Exercise requirements:
Copy every line of the data exactly, leaving nothing out.

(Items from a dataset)
-.-.-

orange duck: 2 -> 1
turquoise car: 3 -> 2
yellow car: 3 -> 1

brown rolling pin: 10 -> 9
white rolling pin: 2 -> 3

-.-.-

Response for this exercise:
orange duck: 2 -> 1
turquoise car: 3 -> 2
yellow car: 3 -> 1

brown rolling pin: 10 -> 9
white rolling pin: 2 -> 3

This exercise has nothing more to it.